> **WORK ITEM**
Would you return every line of the listing below that has "camera" in it?

> **RECORDS SUPPLIED**
****************

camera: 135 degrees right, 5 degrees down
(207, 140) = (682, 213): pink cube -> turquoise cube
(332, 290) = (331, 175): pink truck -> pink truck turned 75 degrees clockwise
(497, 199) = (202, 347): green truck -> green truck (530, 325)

****************

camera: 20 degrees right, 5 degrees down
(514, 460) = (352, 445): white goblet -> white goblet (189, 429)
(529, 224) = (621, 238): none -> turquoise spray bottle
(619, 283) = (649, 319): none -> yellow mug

****************

> **RESPONSE TO THIS TASK**
camera: 135 degrees right, 5 degrees down
camera: 20 degrees right, 5 degrees down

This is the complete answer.